EXERCISE GOAL:
Transcribe the records below exactly as they appear, omitting any pictures.

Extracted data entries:
'''

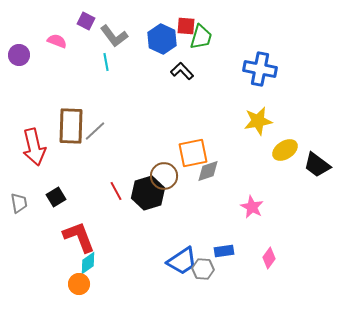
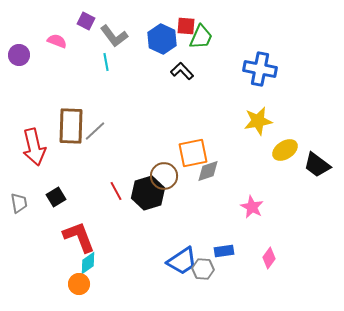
green trapezoid: rotated 8 degrees clockwise
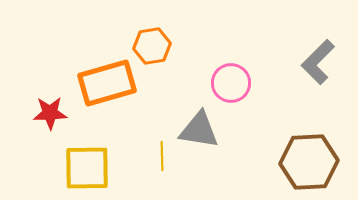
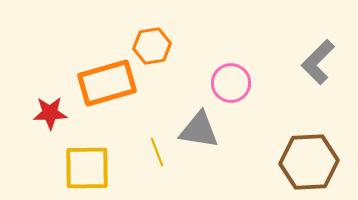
yellow line: moved 5 px left, 4 px up; rotated 20 degrees counterclockwise
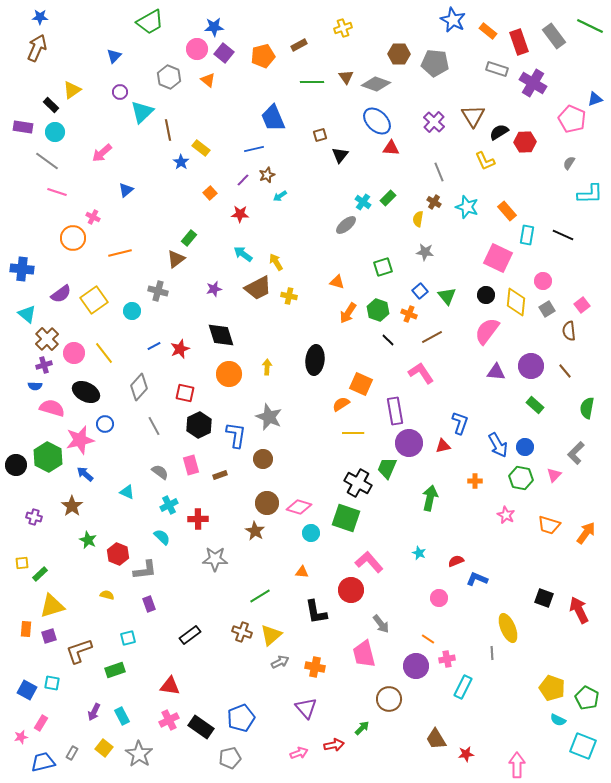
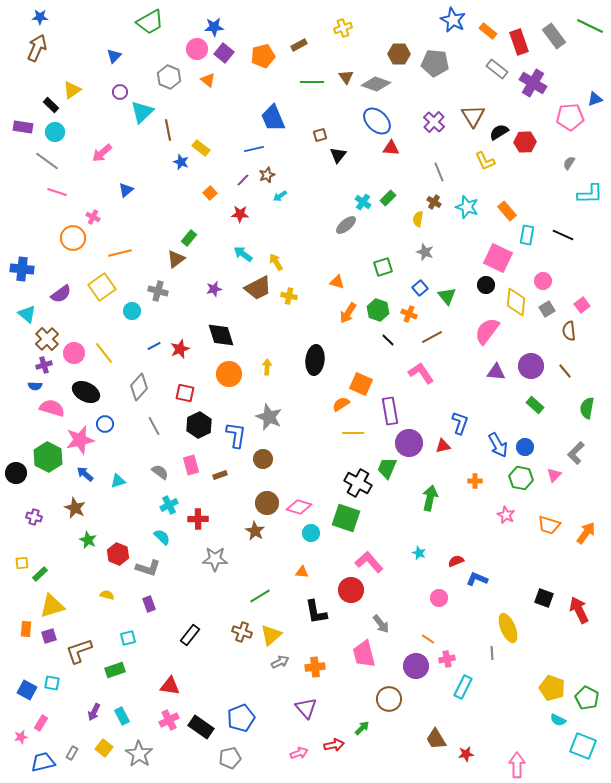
gray rectangle at (497, 69): rotated 20 degrees clockwise
pink pentagon at (572, 119): moved 2 px left, 2 px up; rotated 28 degrees counterclockwise
black triangle at (340, 155): moved 2 px left
blue star at (181, 162): rotated 14 degrees counterclockwise
gray star at (425, 252): rotated 12 degrees clockwise
blue square at (420, 291): moved 3 px up
black circle at (486, 295): moved 10 px up
yellow square at (94, 300): moved 8 px right, 13 px up
purple rectangle at (395, 411): moved 5 px left
black circle at (16, 465): moved 8 px down
cyan triangle at (127, 492): moved 9 px left, 11 px up; rotated 42 degrees counterclockwise
brown star at (72, 506): moved 3 px right, 2 px down; rotated 10 degrees counterclockwise
gray L-shape at (145, 570): moved 3 px right, 2 px up; rotated 25 degrees clockwise
black rectangle at (190, 635): rotated 15 degrees counterclockwise
orange cross at (315, 667): rotated 18 degrees counterclockwise
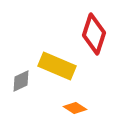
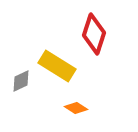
yellow rectangle: rotated 9 degrees clockwise
orange diamond: moved 1 px right
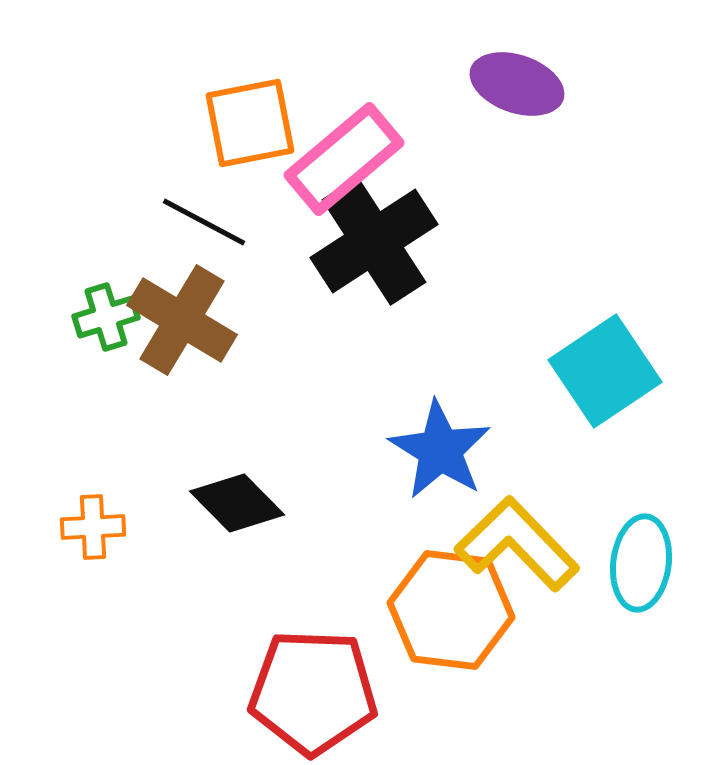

'''

WRITTEN RESPONSE:
green trapezoid: rotated 8 degrees clockwise
yellow line: moved 5 px left, 4 px up; rotated 20 degrees counterclockwise
gray rectangle at (497, 69): rotated 20 degrees clockwise
pink pentagon at (572, 119): moved 2 px left, 2 px up; rotated 28 degrees counterclockwise
black triangle at (340, 155): moved 2 px left
blue star at (181, 162): rotated 14 degrees counterclockwise
gray star at (425, 252): rotated 12 degrees clockwise
blue square at (420, 291): moved 3 px up
black circle at (486, 295): moved 10 px up
yellow square at (94, 300): moved 8 px right, 13 px up
purple rectangle at (395, 411): moved 5 px left
black circle at (16, 465): moved 8 px down
cyan triangle at (127, 492): moved 9 px left, 11 px up; rotated 42 degrees counterclockwise
brown star at (72, 506): moved 3 px right, 2 px down; rotated 10 degrees counterclockwise
gray L-shape at (145, 570): moved 3 px right, 2 px up; rotated 25 degrees clockwise
black rectangle at (190, 635): rotated 15 degrees counterclockwise
orange cross at (315, 667): rotated 18 degrees counterclockwise
yellow rectangle: rotated 9 degrees clockwise
orange diamond: moved 1 px right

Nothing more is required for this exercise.